Stored records
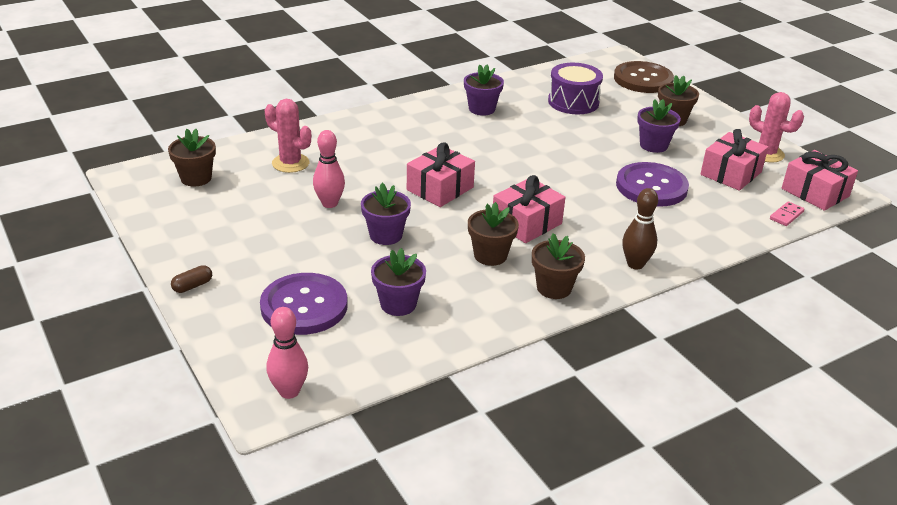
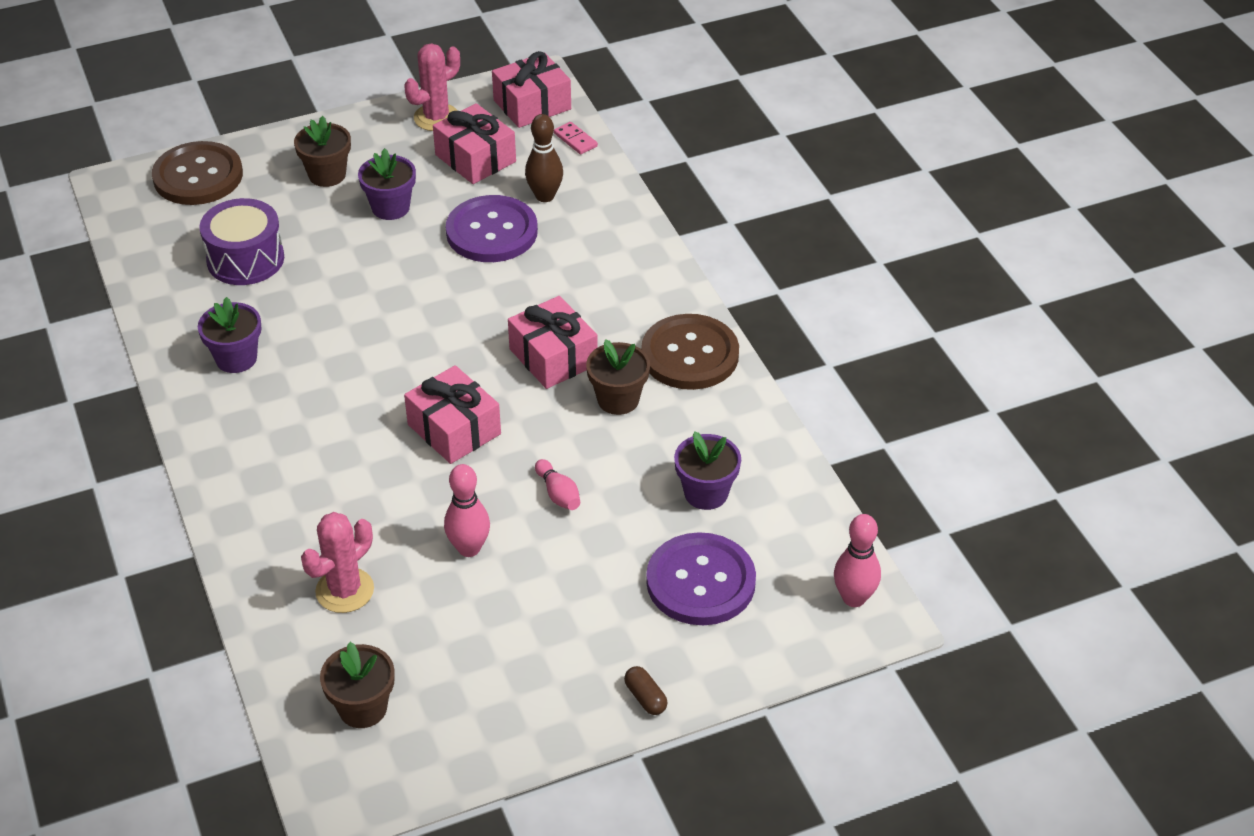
camera: 80 degrees left, 10 degrees up
(386, 235) = (558, 494): purple flower pot -> pink bowling pin
(554, 288) = (690, 355): brown flower pot -> brown button
(635, 264) = (653, 280): brown bowling pin -> brown bowling pin (545, 196)

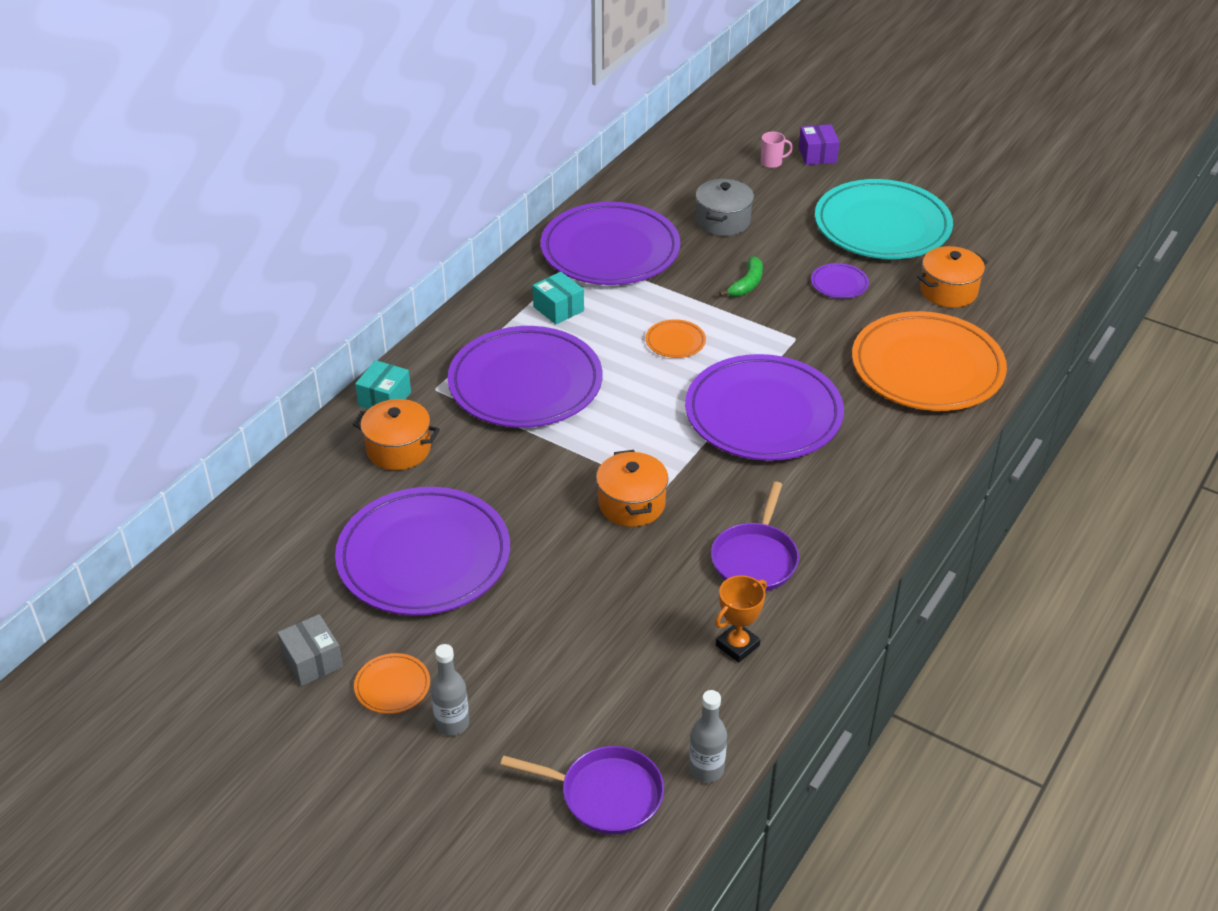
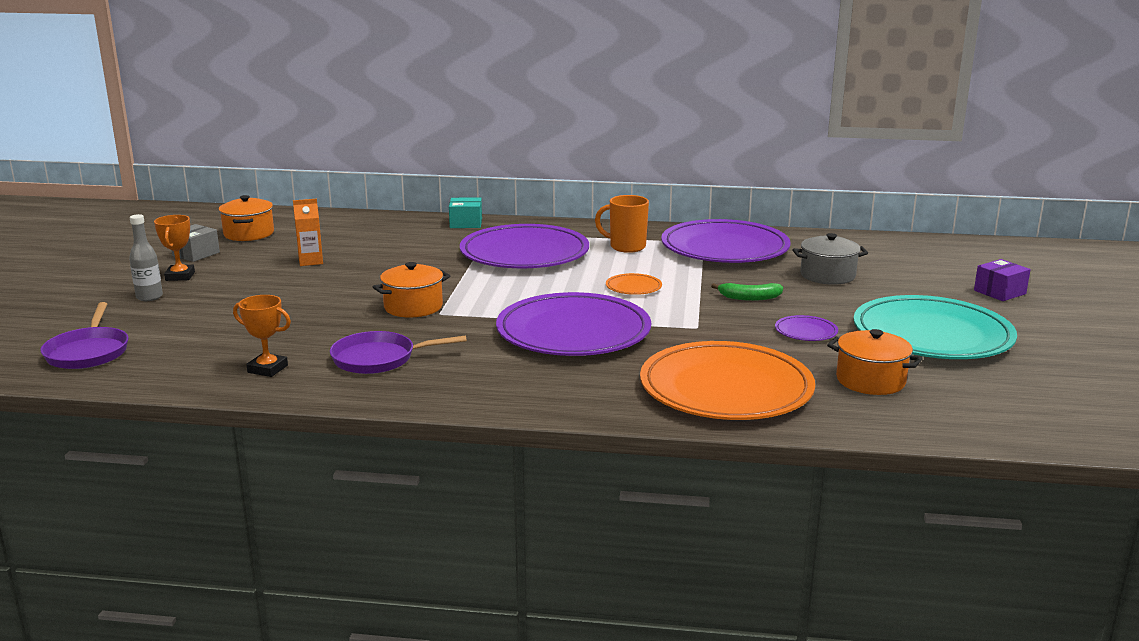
camera: 65 degrees right, 20 degrees down
(392, 686) = (180, 276): orange plate -> orange trophy
(398, 449) = (416, 236): orange pot -> orange pot (249, 234)
(424, 557) = (310, 261): purple plate -> orange carton
(558, 309) = (626, 247): turquoise box -> orange mug
(706, 769) = (121, 380): grey bottle -> none
(772, 162) = (951, 278): pink mug -> none

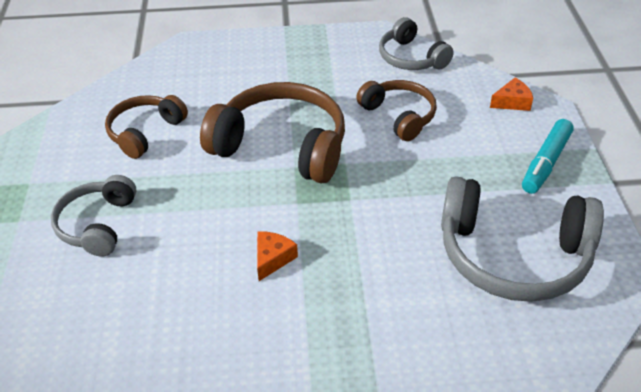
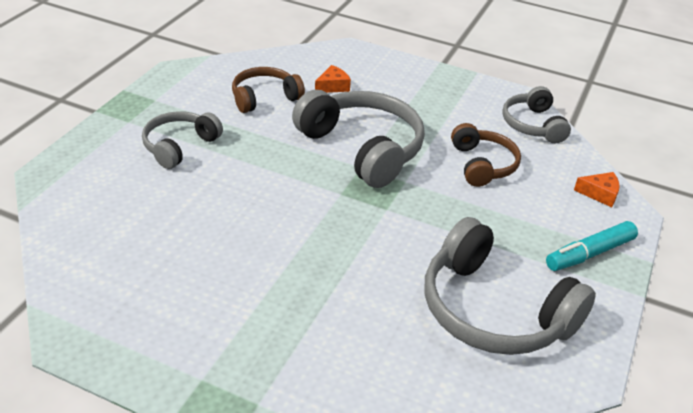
camera: 25 degrees right, 5 degrees down
(272, 259) = (288, 224): orange cheese -> orange cheese (333, 86)
(281, 146) = (362, 148): brown headphones -> grey headphones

▶ _TASK TO COMPLETE_:
Where an entry holds a picture, leave the picture out and output the rest exactly.

▶ _TASK ANSWER_:
camera: 80 degrees left, 10 degrees up
(386, 235) = (558, 494): purple flower pot -> pink bowling pin
(554, 288) = (690, 355): brown flower pot -> brown button
(635, 264) = (653, 280): brown bowling pin -> brown bowling pin (545, 196)

camera: 65 degrees right, 20 degrees down
(392, 686) = (180, 276): orange plate -> orange trophy
(398, 449) = (416, 236): orange pot -> orange pot (249, 234)
(424, 557) = (310, 261): purple plate -> orange carton
(558, 309) = (626, 247): turquoise box -> orange mug
(706, 769) = (121, 380): grey bottle -> none
(772, 162) = (951, 278): pink mug -> none

camera: 25 degrees right, 5 degrees down
(272, 259) = (288, 224): orange cheese -> orange cheese (333, 86)
(281, 146) = (362, 148): brown headphones -> grey headphones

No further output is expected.